*Data shown*
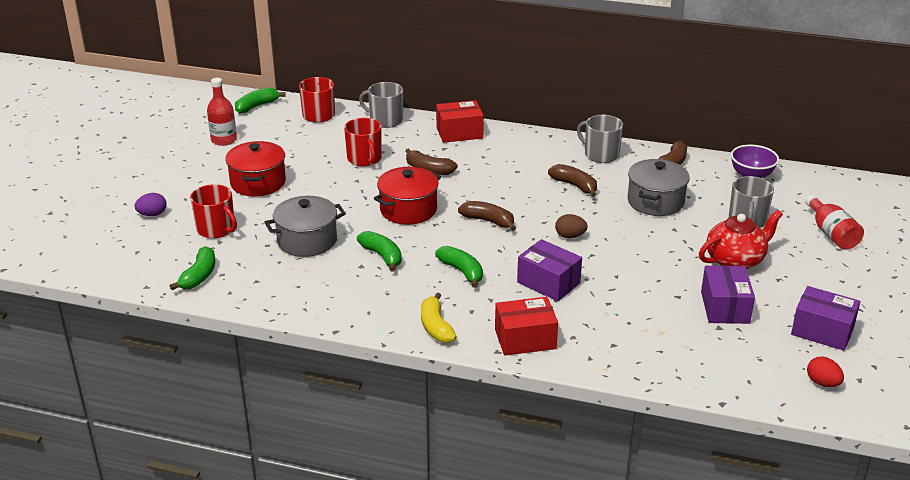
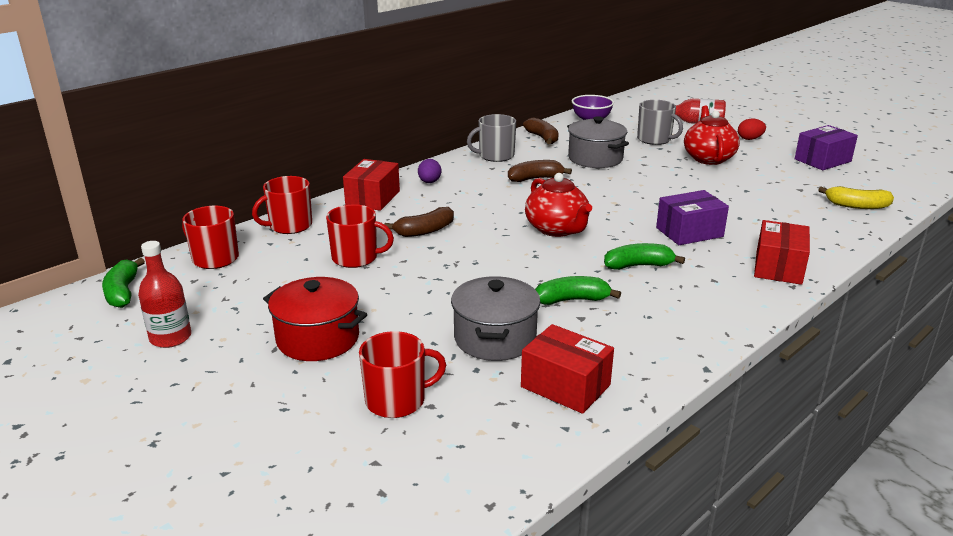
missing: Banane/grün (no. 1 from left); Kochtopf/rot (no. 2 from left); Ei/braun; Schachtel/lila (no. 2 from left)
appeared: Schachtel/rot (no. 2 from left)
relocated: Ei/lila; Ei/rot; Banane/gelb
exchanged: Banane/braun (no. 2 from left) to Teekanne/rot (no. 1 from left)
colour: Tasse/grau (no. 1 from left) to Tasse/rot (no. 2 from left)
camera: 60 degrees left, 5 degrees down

*Instructions for the task*
An exact repeat of the lines from the one containing "appeared: Schachtel/rot (no. 2 from left)" through the final line above, both included, is the whole answer.

*Result for this task*
appeared: Schachtel/rot (no. 2 from left)
relocated: Ei/lila; Ei/rot; Banane/gelb
exchanged: Banane/braun (no. 2 from left) to Teekanne/rot (no. 1 from left)
colour: Tasse/grau (no. 1 from left) to Tasse/rot (no. 2 from left)
camera: 60 degrees left, 5 degrees down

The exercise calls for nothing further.